- [Task to complete] If a line in the entries contains the string "tile", include that line in your answer.

- [Data for processing]
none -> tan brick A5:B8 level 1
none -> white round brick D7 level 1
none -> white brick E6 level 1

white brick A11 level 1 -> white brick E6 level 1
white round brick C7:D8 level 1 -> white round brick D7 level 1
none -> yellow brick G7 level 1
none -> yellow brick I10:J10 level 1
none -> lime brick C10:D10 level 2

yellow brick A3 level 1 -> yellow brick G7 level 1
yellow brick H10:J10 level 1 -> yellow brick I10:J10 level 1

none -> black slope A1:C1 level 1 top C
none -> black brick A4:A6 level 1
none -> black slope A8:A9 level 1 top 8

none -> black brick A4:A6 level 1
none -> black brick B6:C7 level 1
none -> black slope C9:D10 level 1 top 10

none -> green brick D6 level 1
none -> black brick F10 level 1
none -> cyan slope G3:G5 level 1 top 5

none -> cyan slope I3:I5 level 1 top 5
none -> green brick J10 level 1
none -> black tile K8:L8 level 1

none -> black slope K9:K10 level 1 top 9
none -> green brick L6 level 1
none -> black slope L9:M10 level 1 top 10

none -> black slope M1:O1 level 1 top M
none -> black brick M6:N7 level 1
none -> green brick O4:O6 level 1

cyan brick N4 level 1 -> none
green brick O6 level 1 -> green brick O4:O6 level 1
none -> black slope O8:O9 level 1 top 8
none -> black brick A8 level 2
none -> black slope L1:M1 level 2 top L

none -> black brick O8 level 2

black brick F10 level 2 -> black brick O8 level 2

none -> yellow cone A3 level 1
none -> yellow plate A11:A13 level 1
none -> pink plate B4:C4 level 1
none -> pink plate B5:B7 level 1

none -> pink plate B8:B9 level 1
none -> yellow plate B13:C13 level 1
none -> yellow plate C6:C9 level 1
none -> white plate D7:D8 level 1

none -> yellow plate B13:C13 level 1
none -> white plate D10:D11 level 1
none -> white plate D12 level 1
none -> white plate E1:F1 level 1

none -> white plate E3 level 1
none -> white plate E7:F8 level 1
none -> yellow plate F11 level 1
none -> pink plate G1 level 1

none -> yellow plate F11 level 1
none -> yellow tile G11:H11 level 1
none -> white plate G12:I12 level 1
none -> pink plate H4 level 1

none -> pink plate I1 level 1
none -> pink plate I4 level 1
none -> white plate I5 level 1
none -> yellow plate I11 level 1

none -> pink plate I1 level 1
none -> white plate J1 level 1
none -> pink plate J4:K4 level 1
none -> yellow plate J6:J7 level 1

- [Task solution]
none -> black tile K8:L8 level 1
none -> yellow tile G11:H11 level 1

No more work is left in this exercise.